▸ **Exercise description**
Please return the lines below verbatim, beginning at the one that has "camera: 40 degrees right, 10 degrees up" and stopping after the one that has "(234, 207) = (335, 98): red", and add no other lines.

▸ **Input data**
--------
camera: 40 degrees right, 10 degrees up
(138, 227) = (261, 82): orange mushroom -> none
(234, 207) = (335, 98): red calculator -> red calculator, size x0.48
--------
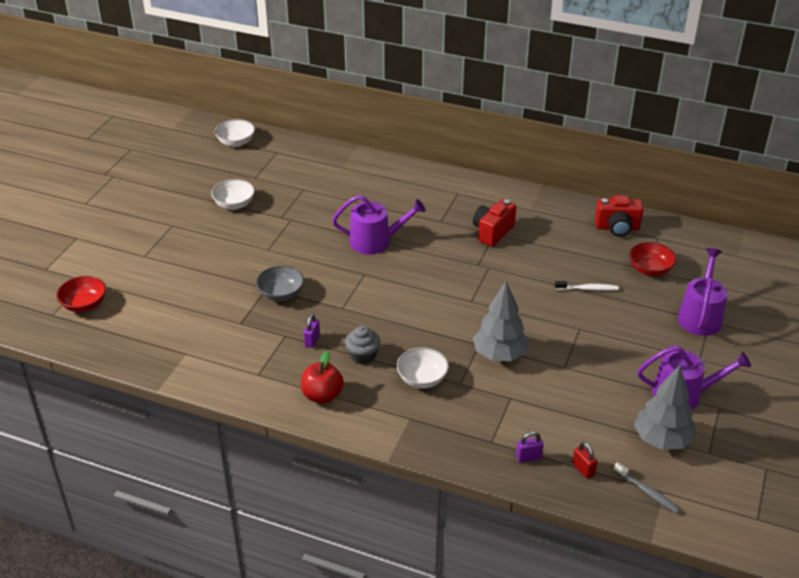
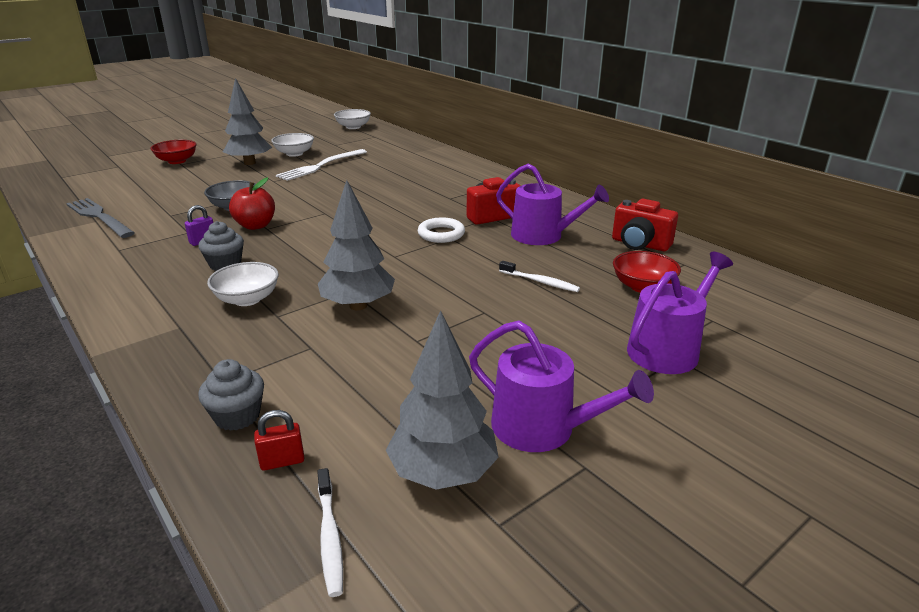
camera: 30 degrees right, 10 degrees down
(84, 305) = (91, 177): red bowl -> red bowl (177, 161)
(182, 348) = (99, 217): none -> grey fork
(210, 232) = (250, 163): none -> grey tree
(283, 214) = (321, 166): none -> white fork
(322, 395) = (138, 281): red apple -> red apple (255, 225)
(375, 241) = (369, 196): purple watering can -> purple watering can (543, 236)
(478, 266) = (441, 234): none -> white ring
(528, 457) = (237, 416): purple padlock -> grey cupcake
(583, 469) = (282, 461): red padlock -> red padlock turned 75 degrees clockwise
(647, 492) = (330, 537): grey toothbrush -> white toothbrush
--------
▸ **Answer space**
camera: 40 degrees right, 10 degrees up
(138, 227) = (261, 82): orange mushroom -> none
(234, 207) = (335, 98): red calculator -> red calculator, size x0.48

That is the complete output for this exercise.